_What the task requires_
Give the whole listing below once more, exactly, without pictures.
++++++++++
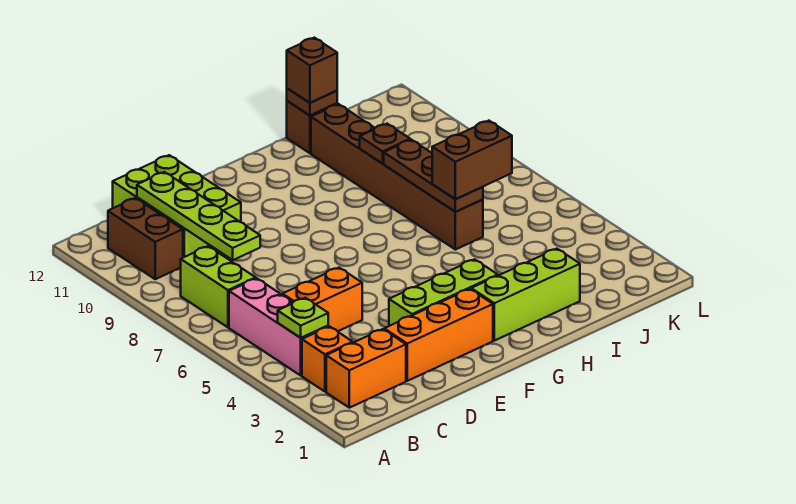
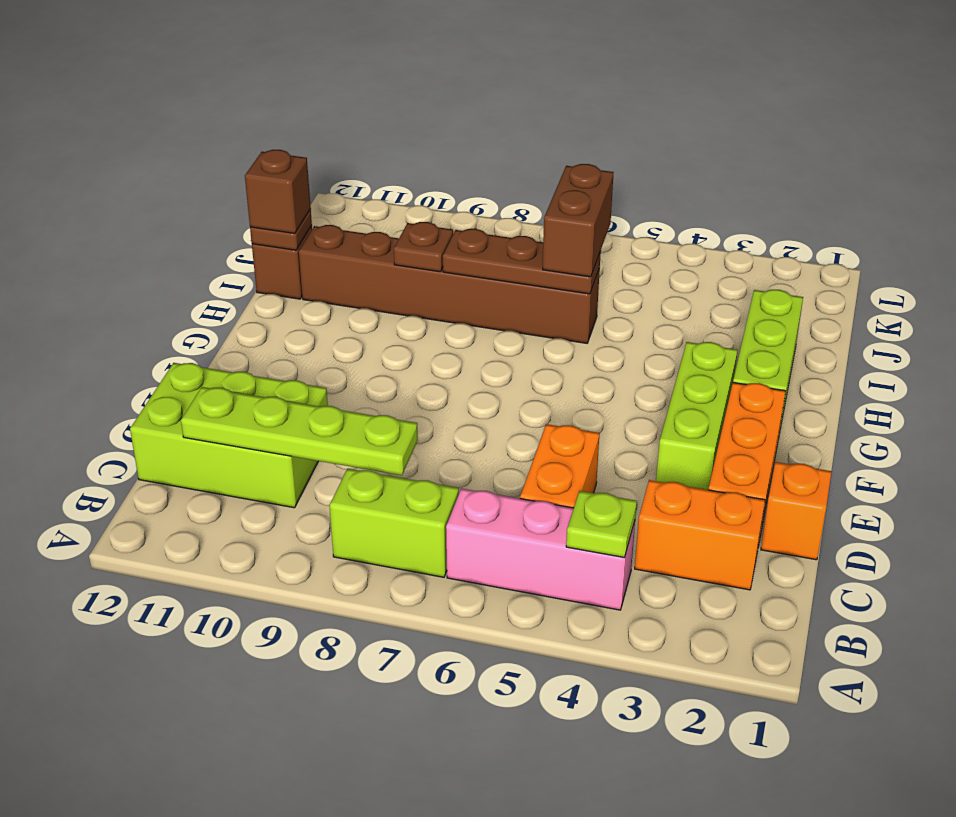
orange brick B2:C2 level 1 -> orange brick C2:C3 level 1
orange brick B3 level 1 -> orange brick D1 level 1
brown brick B10:B11 level 1 -> none

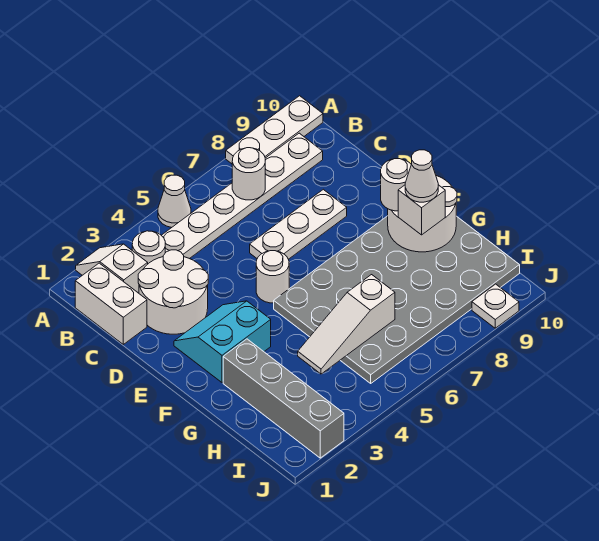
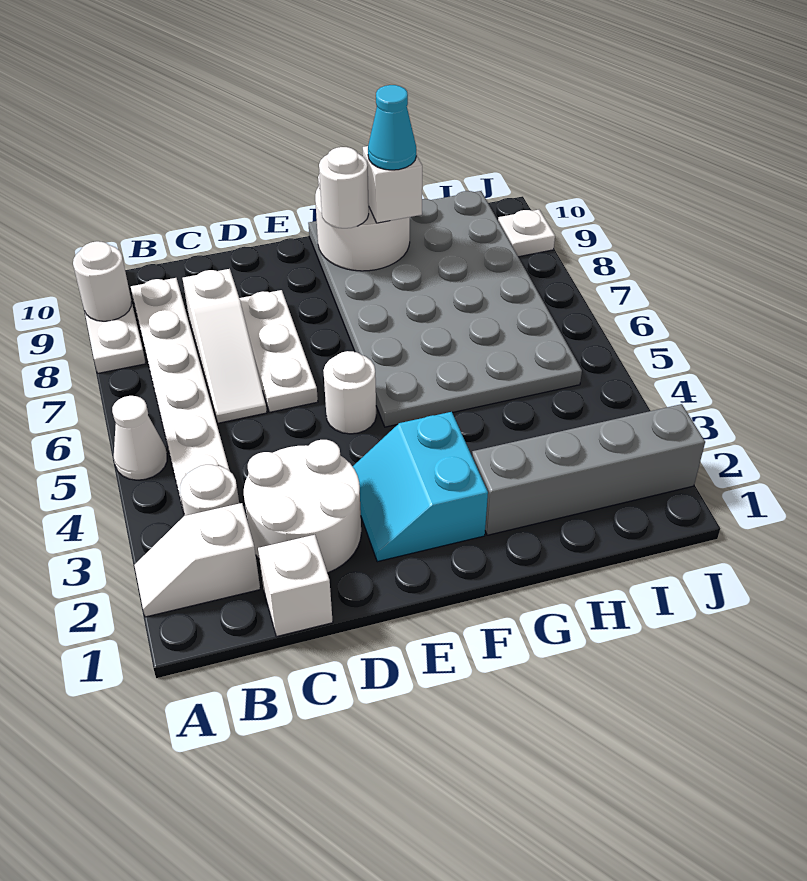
white brick B1:C1 level 1 -> white brick C1 level 1
white round brick B7 level 2 -> white round brick A9 level 2
white cone G9 level 4 -> cyan cone G9 level 4
white slope H4:H6 level 2 top 6 -> white slope C6:C8 level 1 top 8

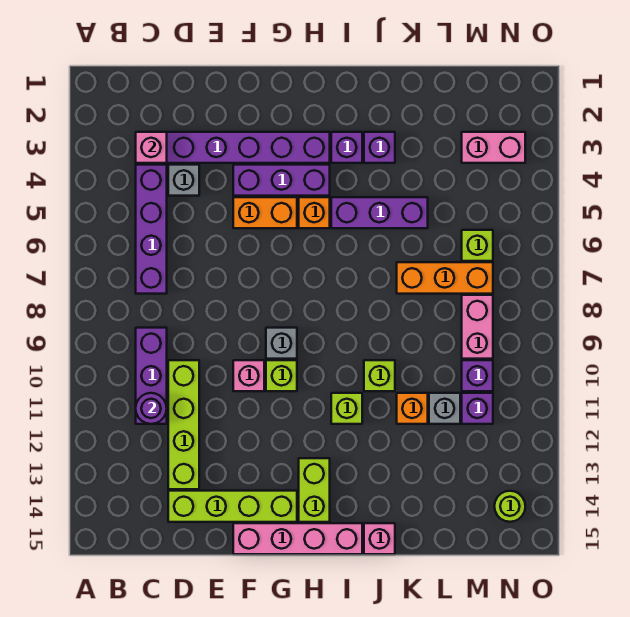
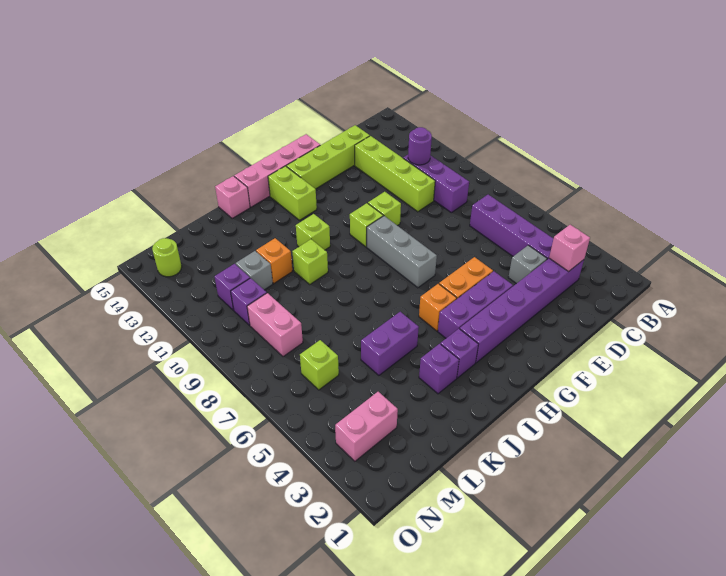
pink brick F10 level 1 -> lime brick F10 level 1
grey brick G9 level 1 -> grey brick G7:G9 level 1
purple brick I5:K5 level 1 -> purple brick J5:K5 level 1
orange brick K7:M7 level 1 -> none

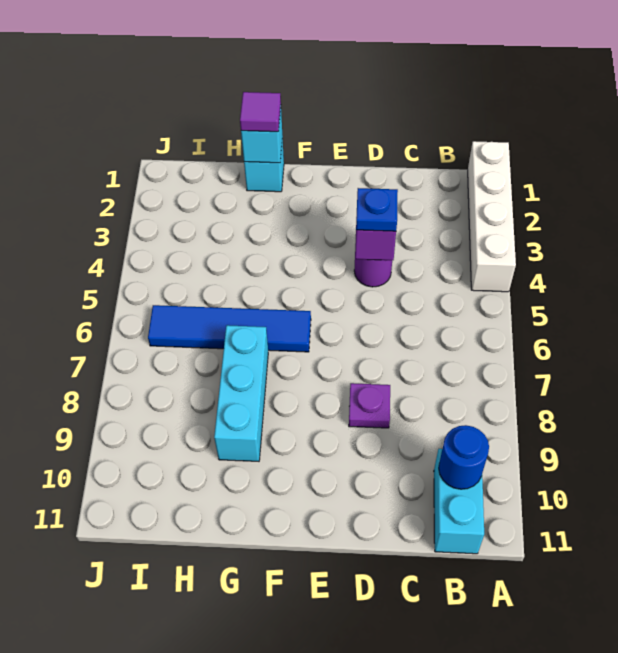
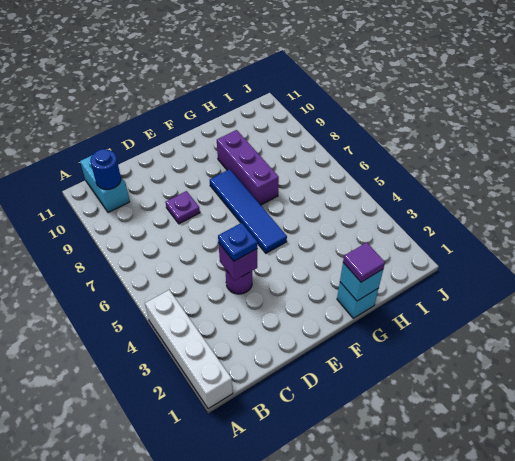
blue tile F6:I6 level 1 -> blue tile F5:F8 level 1
cyan brick G7:G9 level 1 -> purple brick G7:G9 level 1

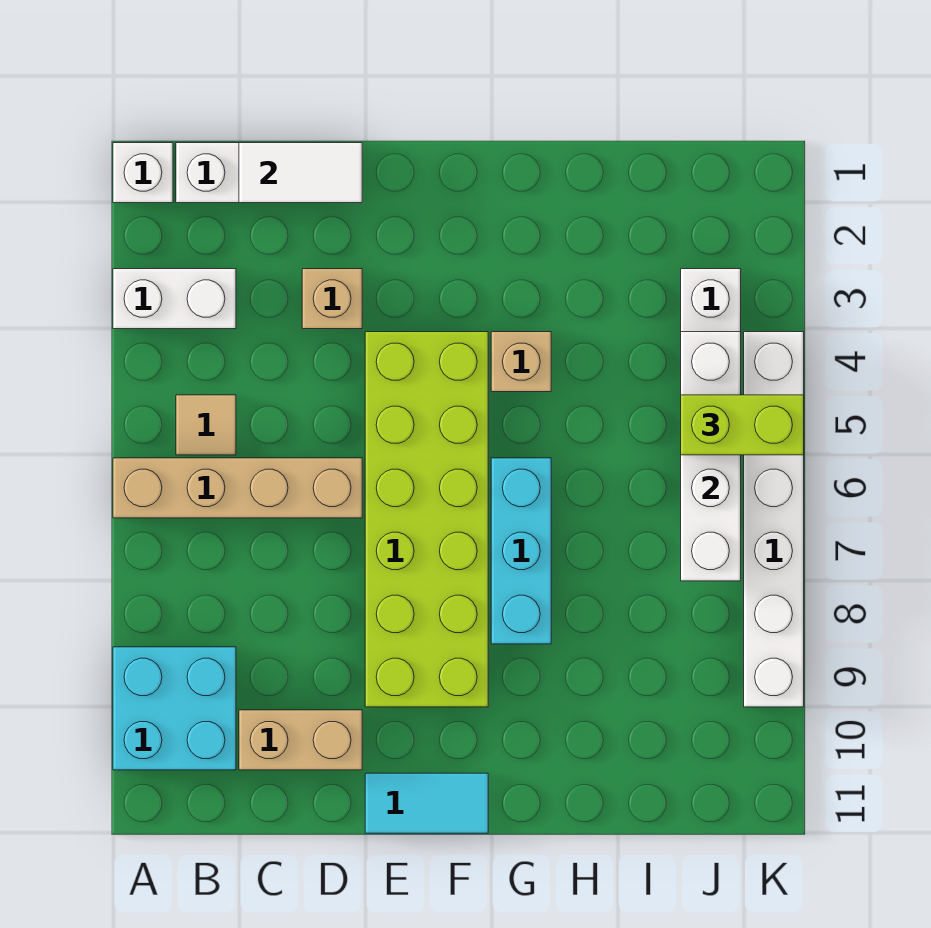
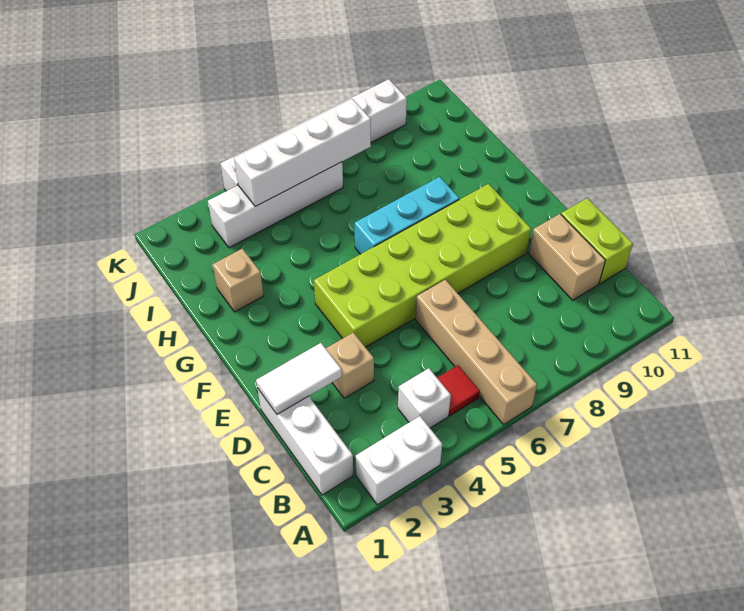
white brick A1 level 1 -> white brick B4 level 1
white brick A3:B3 level 1 -> white brick A2:A3 level 1
cyan brick A9:B10 level 1 -> none
tan tile B5 level 1 -> red tile B5 level 1
white tile C1:D1 level 2 -> white tile D1:D2 level 2
cyan tile E11:F11 level 1 -> none
tan brick G4 level 1 -> tan brick H2 level 1
lime brick J5:K5 level 3 -> lime brick C11:D11 level 1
++++++++++
_Reply_
orange brick B2:C2 level 1 -> orange brick C2:C3 level 1
orange brick B3 level 1 -> orange brick D1 level 1
brown brick B10:B11 level 1 -> none

white brick B1:C1 level 1 -> white brick C1 level 1
white round brick B7 level 2 -> white round brick A9 level 2
white cone G9 level 4 -> cyan cone G9 level 4
white slope H4:H6 level 2 top 6 -> white slope C6:C8 level 1 top 8

pink brick F10 level 1 -> lime brick F10 level 1
grey brick G9 level 1 -> grey brick G7:G9 level 1
purple brick I5:K5 level 1 -> purple brick J5:K5 level 1
orange brick K7:M7 level 1 -> none

blue tile F6:I6 level 1 -> blue tile F5:F8 level 1
cyan brick G7:G9 level 1 -> purple brick G7:G9 level 1

white brick A1 level 1 -> white brick B4 level 1
white brick A3:B3 level 1 -> white brick A2:A3 level 1
cyan brick A9:B10 level 1 -> none
tan tile B5 level 1 -> red tile B5 level 1
white tile C1:D1 level 2 -> white tile D1:D2 level 2
cyan tile E11:F11 level 1 -> none
tan brick G4 level 1 -> tan brick H2 level 1
lime brick J5:K5 level 3 -> lime brick C11:D11 level 1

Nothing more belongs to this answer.